Extracted records:
-- Opening Marker --

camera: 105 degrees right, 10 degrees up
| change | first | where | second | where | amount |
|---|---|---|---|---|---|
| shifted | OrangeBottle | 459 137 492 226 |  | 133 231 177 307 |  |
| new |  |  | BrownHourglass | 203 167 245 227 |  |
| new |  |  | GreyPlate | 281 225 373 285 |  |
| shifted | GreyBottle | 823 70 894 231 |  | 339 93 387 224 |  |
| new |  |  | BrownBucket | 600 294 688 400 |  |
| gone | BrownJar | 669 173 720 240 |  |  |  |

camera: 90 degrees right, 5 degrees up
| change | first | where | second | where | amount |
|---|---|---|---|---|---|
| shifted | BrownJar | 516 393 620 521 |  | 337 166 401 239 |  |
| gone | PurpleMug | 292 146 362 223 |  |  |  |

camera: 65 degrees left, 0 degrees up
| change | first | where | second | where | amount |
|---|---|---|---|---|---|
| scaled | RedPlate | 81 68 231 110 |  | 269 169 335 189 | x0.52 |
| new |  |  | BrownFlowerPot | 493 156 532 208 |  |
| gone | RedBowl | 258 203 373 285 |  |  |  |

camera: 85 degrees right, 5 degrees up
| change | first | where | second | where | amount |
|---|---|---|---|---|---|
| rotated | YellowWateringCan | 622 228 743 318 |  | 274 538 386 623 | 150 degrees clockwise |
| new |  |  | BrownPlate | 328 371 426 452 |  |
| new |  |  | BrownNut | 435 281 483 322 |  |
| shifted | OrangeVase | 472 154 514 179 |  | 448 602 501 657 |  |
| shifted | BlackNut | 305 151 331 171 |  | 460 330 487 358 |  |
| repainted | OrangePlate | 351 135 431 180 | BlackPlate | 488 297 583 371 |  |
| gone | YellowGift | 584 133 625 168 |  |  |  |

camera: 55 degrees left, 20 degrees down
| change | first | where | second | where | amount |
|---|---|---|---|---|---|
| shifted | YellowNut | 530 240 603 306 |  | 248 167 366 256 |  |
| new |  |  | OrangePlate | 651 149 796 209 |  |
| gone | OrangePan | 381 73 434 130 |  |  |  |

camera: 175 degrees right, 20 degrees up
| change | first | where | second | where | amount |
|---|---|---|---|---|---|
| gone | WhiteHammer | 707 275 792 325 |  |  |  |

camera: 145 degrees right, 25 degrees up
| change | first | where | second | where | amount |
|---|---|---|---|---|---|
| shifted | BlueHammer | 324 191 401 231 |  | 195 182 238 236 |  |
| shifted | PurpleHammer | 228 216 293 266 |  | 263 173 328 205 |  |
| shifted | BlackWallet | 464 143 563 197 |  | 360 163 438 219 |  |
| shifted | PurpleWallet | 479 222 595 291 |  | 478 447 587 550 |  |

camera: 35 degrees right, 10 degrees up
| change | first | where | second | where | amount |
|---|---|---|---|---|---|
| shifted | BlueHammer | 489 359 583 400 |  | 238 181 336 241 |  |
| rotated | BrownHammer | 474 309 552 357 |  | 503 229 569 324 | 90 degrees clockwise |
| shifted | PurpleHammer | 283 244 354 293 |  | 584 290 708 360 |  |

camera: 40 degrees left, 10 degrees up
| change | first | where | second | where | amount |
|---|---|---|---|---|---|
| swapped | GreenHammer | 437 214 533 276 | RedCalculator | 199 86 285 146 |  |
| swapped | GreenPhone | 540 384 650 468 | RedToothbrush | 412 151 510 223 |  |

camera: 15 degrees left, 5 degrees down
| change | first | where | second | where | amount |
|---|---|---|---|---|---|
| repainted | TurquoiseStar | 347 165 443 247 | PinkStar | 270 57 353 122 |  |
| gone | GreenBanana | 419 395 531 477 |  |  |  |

-- Closing Marker --

▶ **Assignment**
Please give each line above again, word for word.

▶ **Solution to this exercise**
camera: 105 degrees right, 10 degrees up
| change | first | where | second | where | amount |
|---|---|---|---|---|---|
| shifted | OrangeBottle | 459 137 492 226 |  | 133 231 177 307 |  |
| new |  |  | BrownHourglass | 203 167 245 227 |  |
| new |  |  | GreyPlate | 281 225 373 285 |  |
| shifted | GreyBottle | 823 70 894 231 |  | 339 93 387 224 |  |
| new |  |  | BrownBucket | 600 294 688 400 |  |
| gone | BrownJar | 669 173 720 240 |  |  |  |

camera: 90 degrees right, 5 degrees up
| change | first | where | second | where | amount |
|---|---|---|---|---|---|
| shifted | BrownJar | 516 393 620 521 |  | 337 166 401 239 |  |
| gone | PurpleMug | 292 146 362 223 |  |  |  |

camera: 65 degrees left, 0 degrees up
| change | first | where | second | where | amount |
|---|---|---|---|---|---|
| scaled | RedPlate | 81 68 231 110 |  | 269 169 335 189 | x0.52 |
| new |  |  | BrownFlowerPot | 493 156 532 208 |  |
| gone | RedBowl | 258 203 373 285 |  |  |  |

camera: 85 degrees right, 5 degrees up
| change | first | where | second | where | amount |
|---|---|---|---|---|---|
| rotated | YellowWateringCan | 622 228 743 318 |  | 274 538 386 623 | 150 degrees clockwise |
| new |  |  | BrownPlate | 328 371 426 452 |  |
| new |  |  | BrownNut | 435 281 483 322 |  |
| shifted | OrangeVase | 472 154 514 179 |  | 448 602 501 657 |  |
| shifted | BlackNut | 305 151 331 171 |  | 460 330 487 358 |  |
| repainted | OrangePlate | 351 135 431 180 | BlackPlate | 488 297 583 371 |  |
| gone | YellowGift | 584 133 625 168 |  |  |  |

camera: 55 degrees left, 20 degrees down
| change | first | where | second | where | amount |
|---|---|---|---|---|---|
| shifted | YellowNut | 530 240 603 306 |  | 248 167 366 256 |  |
| new |  |  | OrangePlate | 651 149 796 209 |  |
| gone | OrangePan | 381 73 434 130 |  |  |  |

camera: 175 degrees right, 20 degrees up
| change | first | where | second | where | amount |
|---|---|---|---|---|---|
| gone | WhiteHammer | 707 275 792 325 |  |  |  |

camera: 145 degrees right, 25 degrees up
| change | first | where | second | where | amount |
|---|---|---|---|---|---|
| shifted | BlueHammer | 324 191 401 231 |  | 195 182 238 236 |  |
| shifted | PurpleHammer | 228 216 293 266 |  | 263 173 328 205 |  |
| shifted | BlackWallet | 464 143 563 197 |  | 360 163 438 219 |  |
| shifted | PurpleWallet | 479 222 595 291 |  | 478 447 587 550 |  |

camera: 35 degrees right, 10 degrees up
| change | first | where | second | where | amount |
|---|---|---|---|---|---|
| shifted | BlueHammer | 489 359 583 400 |  | 238 181 336 241 |  |
| rotated | BrownHammer | 474 309 552 357 |  | 503 229 569 324 | 90 degrees clockwise |
| shifted | PurpleHammer | 283 244 354 293 |  | 584 290 708 360 |  |

camera: 40 degrees left, 10 degrees up
| change | first | where | second | where | amount |
|---|---|---|---|---|---|
| swapped | GreenHammer | 437 214 533 276 | RedCalculator | 199 86 285 146 |  |
| swapped | GreenPhone | 540 384 650 468 | RedToothbrush | 412 151 510 223 |  |

camera: 15 degrees left, 5 degrees down
| change | first | where | second | where | amount |
|---|---|---|---|---|---|
| repainted | TurquoiseStar | 347 165 443 247 | PinkStar | 270 57 353 122 |  |
| gone | GreenBanana | 419 395 531 477 |  |  |  |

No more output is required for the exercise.